<<<<

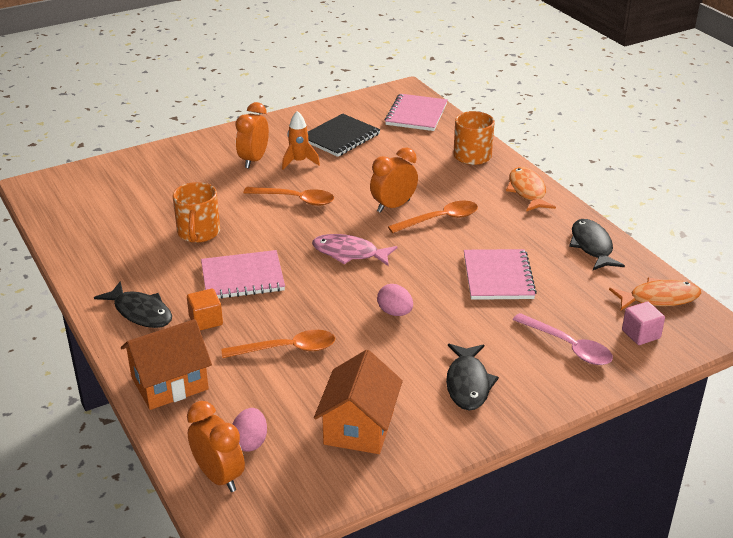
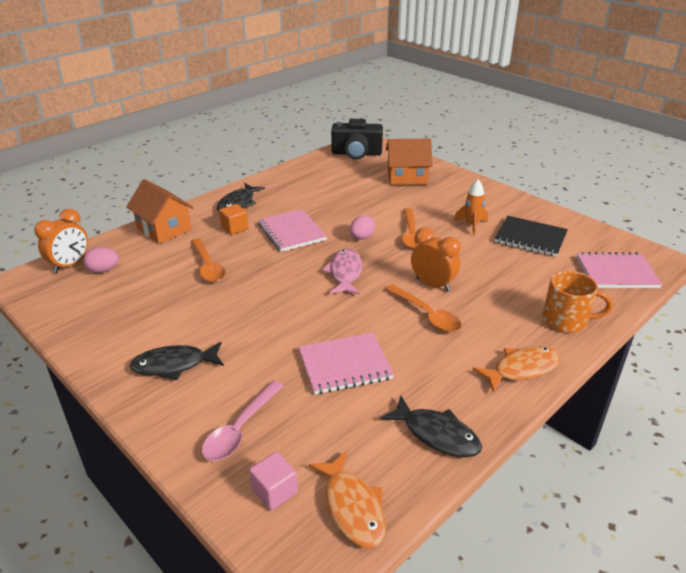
camera: 75 degrees right, 0 degrees up
(67, 199) = (356, 153): none -> black camera
(198, 233) = (341, 204): orange mug -> none
(254, 160) = (457, 206): orange clock -> none
(359, 427) = (118, 314): orange house -> orange house (407, 177)
(395, 312) = (267, 310): pink egg -> pink egg (362, 237)
(592, 246) = (437, 434): black fish -> black fish turned 60 degrees clockwise

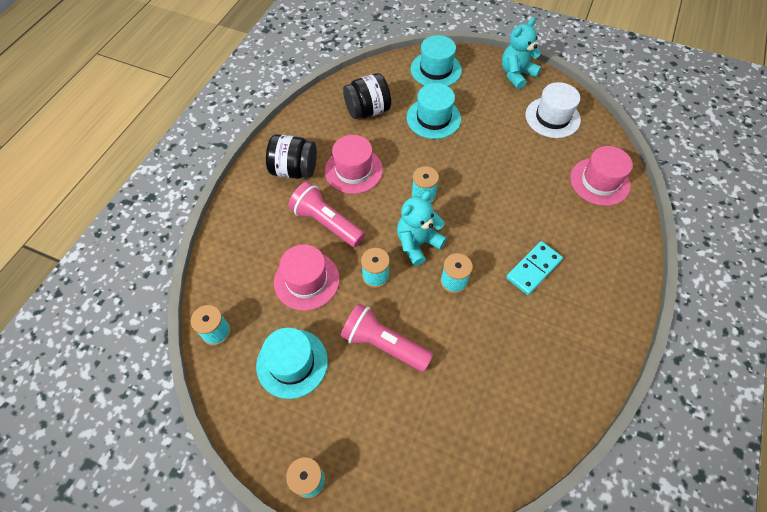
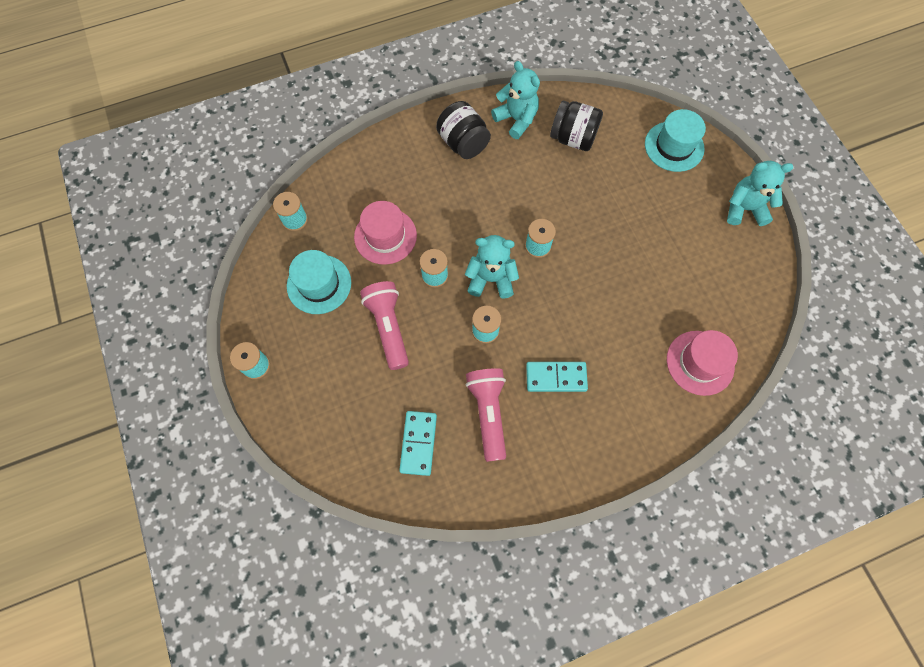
camera: 45 degrees right, 10 degrees up
(315, 127) = (516, 119): none -> turquoise teddy bear
(326, 223) = (443, 205): pink flashlight -> pink flashlight (488, 413)
(353, 170) = (506, 180): pink hat -> none
(433, 118) = (620, 189): turquoise hat -> none
(501, 407) = (418, 443): none -> turquoise domino
(552, 117) = (728, 274): white hat -> none

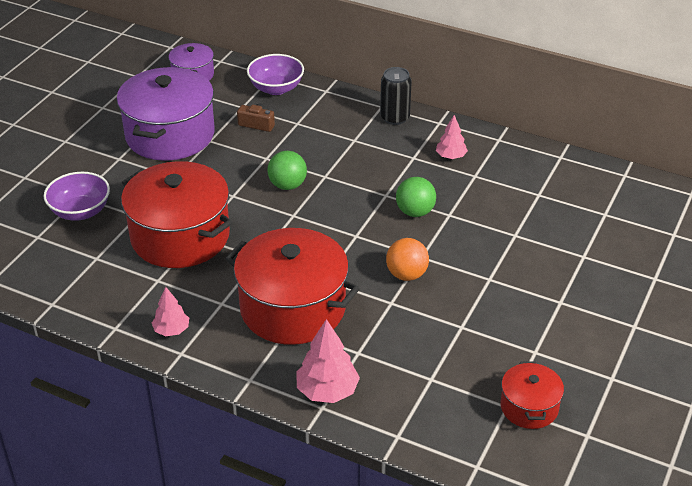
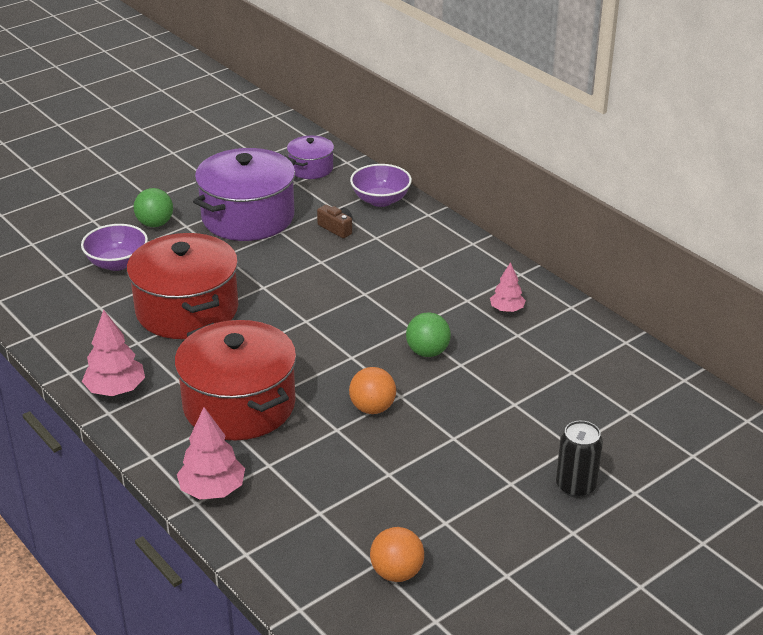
camera: 25 degrees right, 5 degrees down
(171, 330) = (115, 390): pink tree -> pink tree, size x1.61
(287, 185) = (322, 292): green ball -> green ball (155, 224)
(395, 118) = (478, 257): black can -> black can (576, 486)
(529, 407) = (397, 573): red pot -> orange ball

>>>>

§ **Task item**
Print exactly the lines from the first line of the records above through the line containing "(395, 312) = (267, 310): pink", both included, and leave the pictures out.

§ **Expected answer**
camera: 75 degrees right, 0 degrees up
(67, 199) = (356, 153): none -> black camera
(198, 233) = (341, 204): orange mug -> none
(254, 160) = (457, 206): orange clock -> none
(359, 427) = (118, 314): orange house -> orange house (407, 177)
(395, 312) = (267, 310): pink egg -> pink egg (362, 237)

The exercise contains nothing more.